(Material shown)
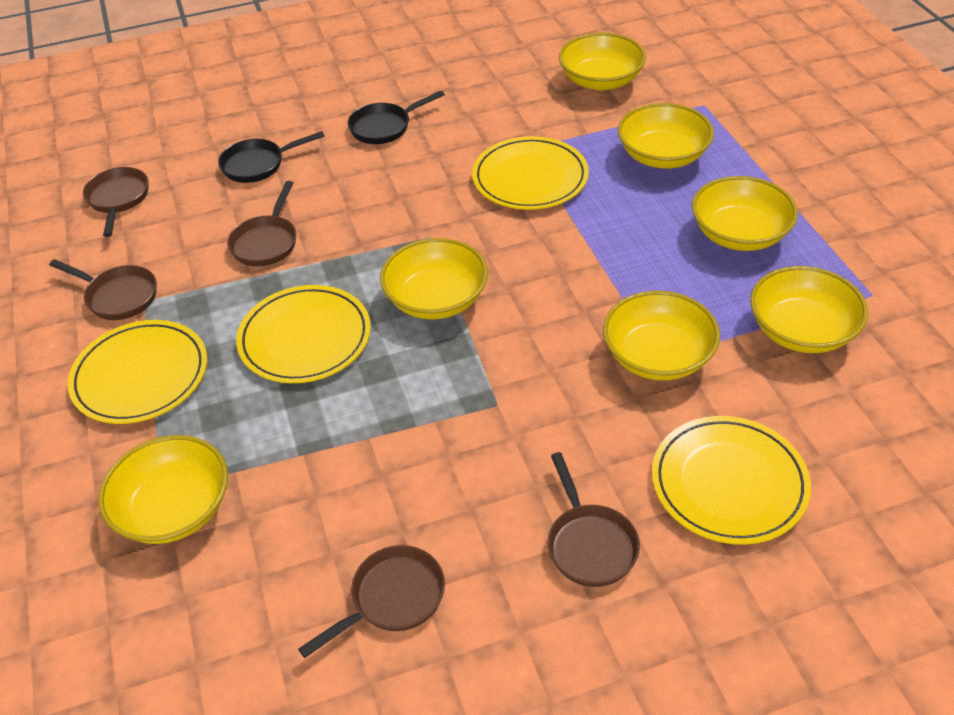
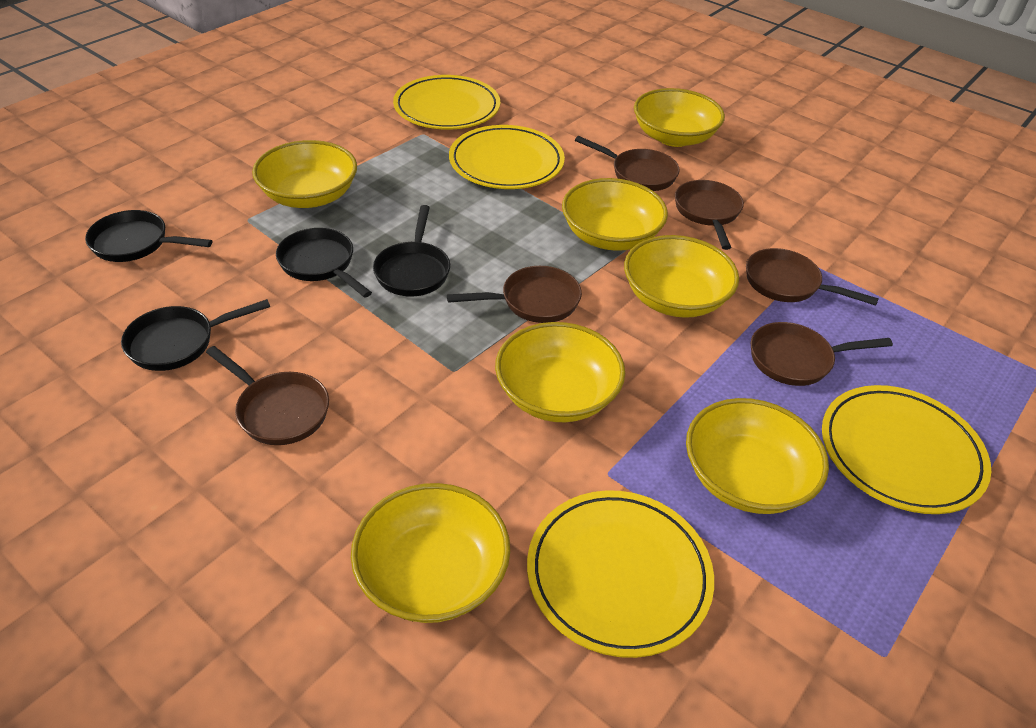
black pan: [218,131,325,183] [348,90,445,144] = 2 -> [85,210,212,262] [121,299,270,371] [276,228,372,298] [373,205,450,296] = 4
brown pan: [49,259,157,320] [83,167,149,237] [227,181,297,266] [298,545,445,658] [547,452,640,587] = 5 -> [206,346,329,445] [447,266,582,323] [575,136,679,191] [675,180,744,250] [746,248,879,306] [751,322,893,386] = 6

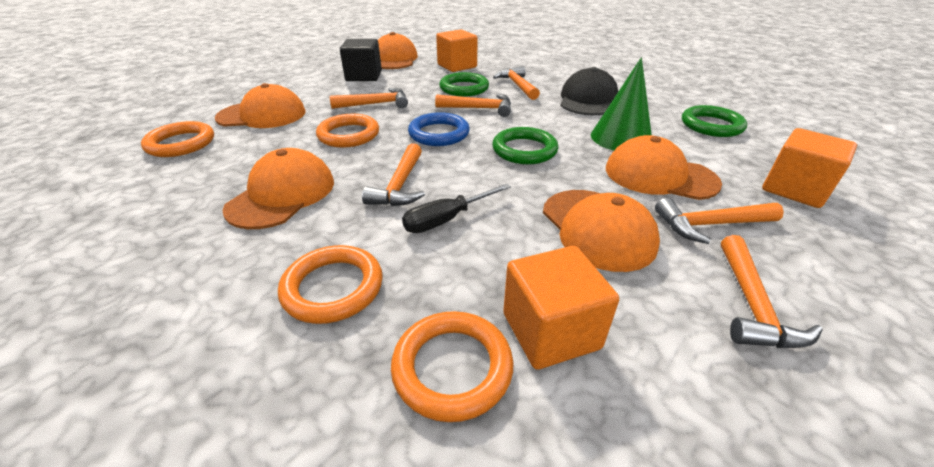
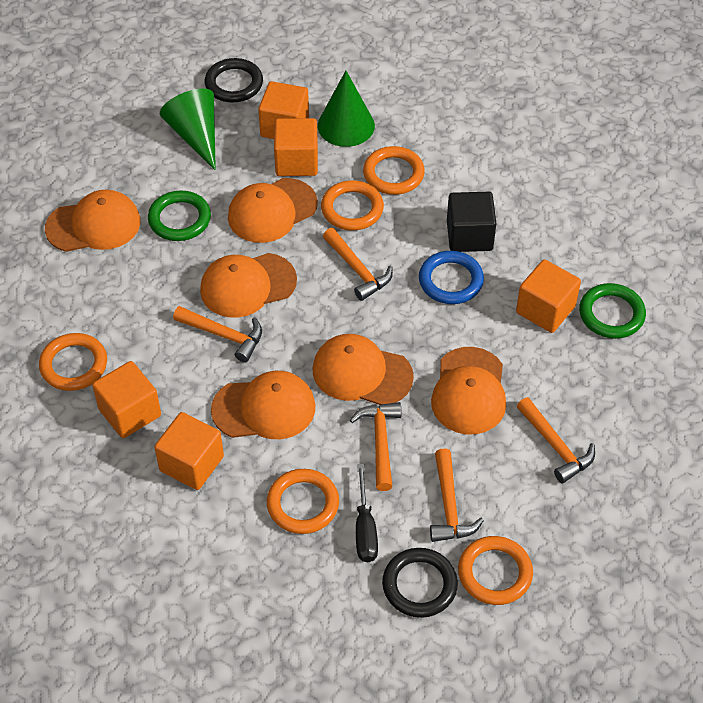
black cap: [560,67,619,115] = 1 -> none = 0
black ring: none = 0 -> [205,58,263,102] [382,548,458,618] = 2
green cone: [591,57,652,150] = 1 -> [160,88,216,170] [318,71,375,147] = 2
green ring: [439,72,489,96] [492,127,558,164] [682,105,747,137] = 3 -> [148,190,211,241] [579,283,646,339] = 2
orange cap: [215,83,306,128] [222,148,334,229] [378,32,418,69] [543,190,660,272] [606,135,722,200] = 5 -> [45,190,141,252] [200,253,297,318] [211,371,315,439] [228,178,318,243] [312,334,414,405] [431,347,506,434] = 6
orange cube: [436,29,478,72] [503,246,619,370] [762,128,857,208] = 3 -> [92,361,161,438] [154,412,224,490] [258,81,309,139] [274,118,318,176] [516,259,581,333] = 5
orange hammer: [330,88,408,109] [362,143,425,206] [435,94,511,117] [493,66,540,100] [655,198,784,244] [721,235,823,348] = 6 -> [173,306,262,362] [323,228,393,301] [350,402,401,491] [430,449,484,542] [517,397,595,483] = 5
orange ring: [141,121,214,157] [278,245,383,324] [316,114,379,148] [391,311,514,422] = 4 -> [39,333,107,391] [267,469,339,534] [321,180,384,230] [363,146,425,195] [458,536,533,605] = 5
(End Material shown)
→ **Directions for this task**: Print the data above from its first line through the line that has "orange hammer: [330,88,408,109]", exactly and with nothing else, omitting pictures.

→ **Task result**:
black pan: [218,131,325,183] [348,90,445,144] = 2 -> [85,210,212,262] [121,299,270,371] [276,228,372,298] [373,205,450,296] = 4
brown pan: [49,259,157,320] [83,167,149,237] [227,181,297,266] [298,545,445,658] [547,452,640,587] = 5 -> [206,346,329,445] [447,266,582,323] [575,136,679,191] [675,180,744,250] [746,248,879,306] [751,322,893,386] = 6

black cap: [560,67,619,115] = 1 -> none = 0
black ring: none = 0 -> [205,58,263,102] [382,548,458,618] = 2
green cone: [591,57,652,150] = 1 -> [160,88,216,170] [318,71,375,147] = 2
green ring: [439,72,489,96] [492,127,558,164] [682,105,747,137] = 3 -> [148,190,211,241] [579,283,646,339] = 2
orange cap: [215,83,306,128] [222,148,334,229] [378,32,418,69] [543,190,660,272] [606,135,722,200] = 5 -> [45,190,141,252] [200,253,297,318] [211,371,315,439] [228,178,318,243] [312,334,414,405] [431,347,506,434] = 6
orange cube: [436,29,478,72] [503,246,619,370] [762,128,857,208] = 3 -> [92,361,161,438] [154,412,224,490] [258,81,309,139] [274,118,318,176] [516,259,581,333] = 5
orange hammer: [330,88,408,109] [362,143,425,206] [435,94,511,117] [493,66,540,100] [655,198,784,244] [721,235,823,348] = 6 -> [173,306,262,362] [323,228,393,301] [350,402,401,491] [430,449,484,542] [517,397,595,483] = 5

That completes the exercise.